Start of Material provided

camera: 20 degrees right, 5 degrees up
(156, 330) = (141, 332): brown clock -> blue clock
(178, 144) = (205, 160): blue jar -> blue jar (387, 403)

End of Material provided
Start of Material provided

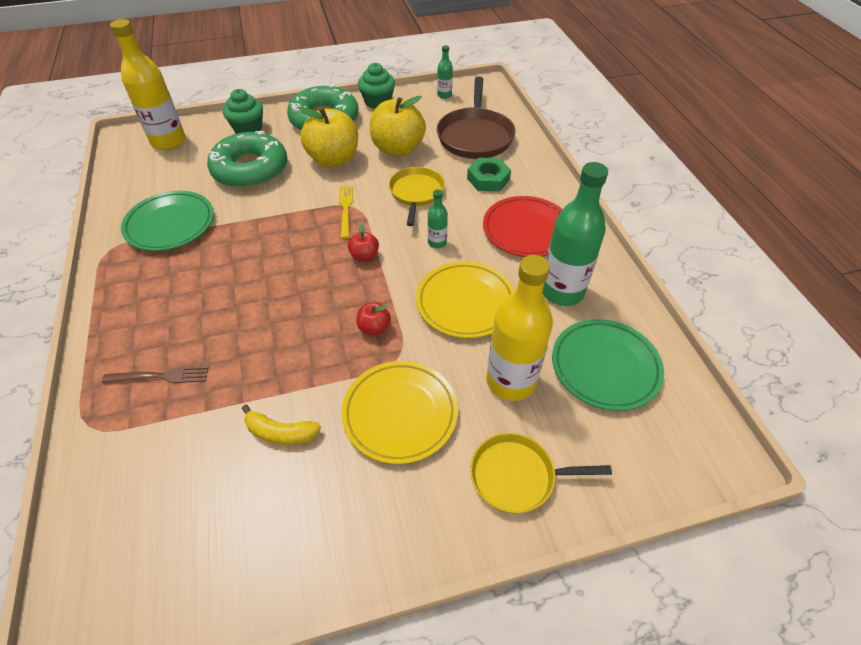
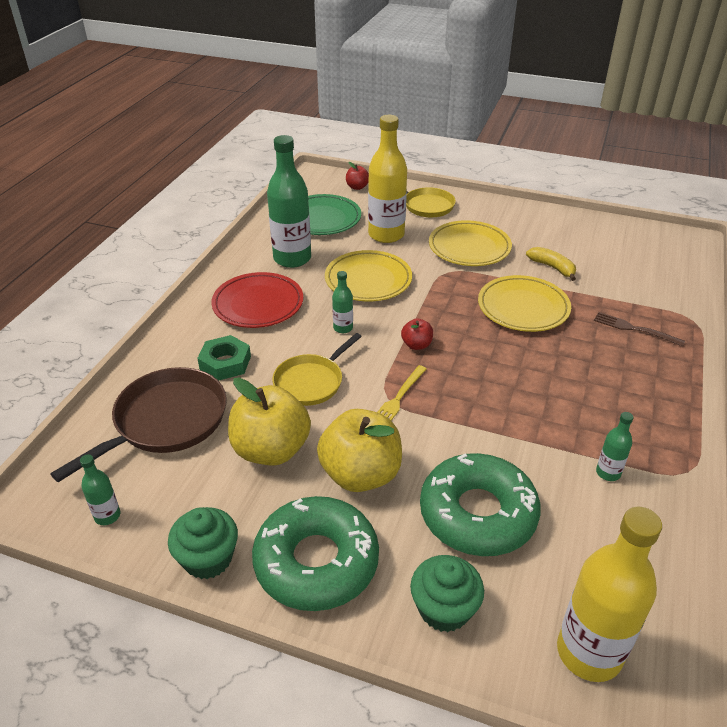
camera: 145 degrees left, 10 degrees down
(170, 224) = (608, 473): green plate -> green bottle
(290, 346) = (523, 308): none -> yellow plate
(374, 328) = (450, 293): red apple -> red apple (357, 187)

End of Material provided
Start of Material provided

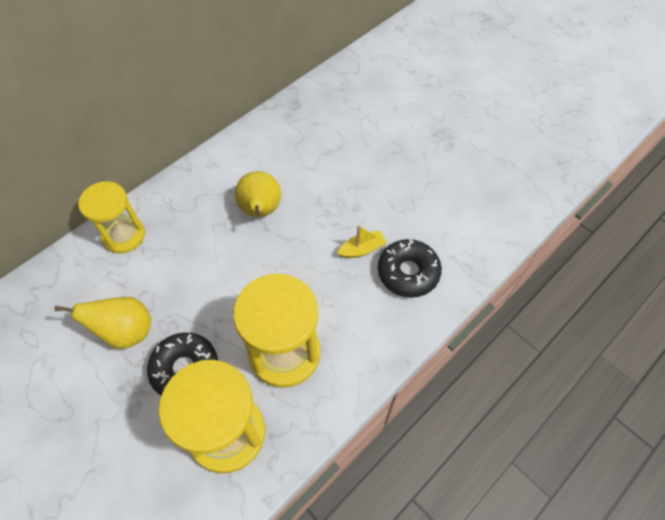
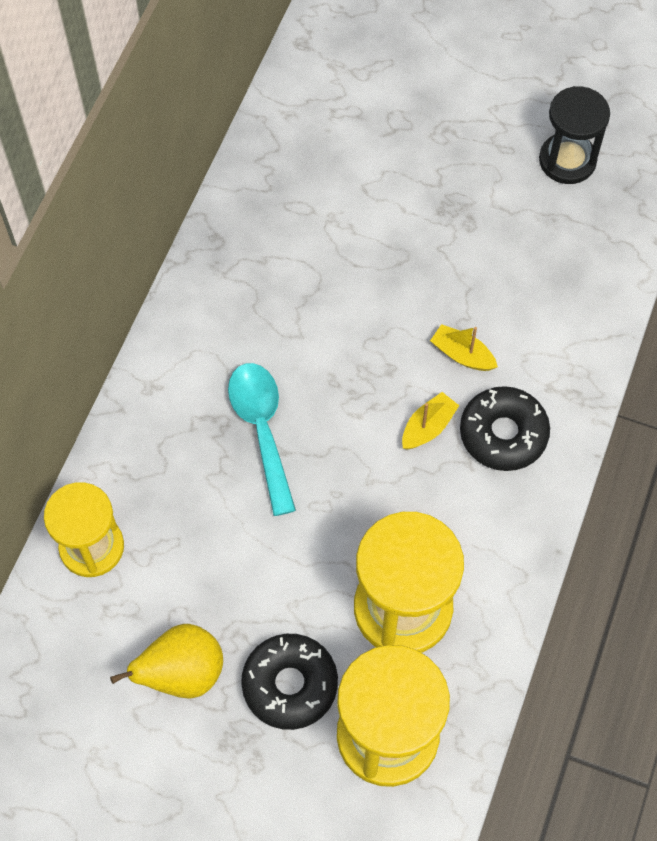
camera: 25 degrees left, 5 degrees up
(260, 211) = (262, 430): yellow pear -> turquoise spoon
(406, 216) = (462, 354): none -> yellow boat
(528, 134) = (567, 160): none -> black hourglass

End of Material provided

Work instruction: Would you please copy, word for word, everything above from the line containing "camera: 25 degrees left, 5 degrees up" down to the line containing "(528, 134) = (567, 160): none", those two lines included?

Response below:
camera: 25 degrees left, 5 degrees up
(260, 211) = (262, 430): yellow pear -> turquoise spoon
(406, 216) = (462, 354): none -> yellow boat
(528, 134) = (567, 160): none -> black hourglass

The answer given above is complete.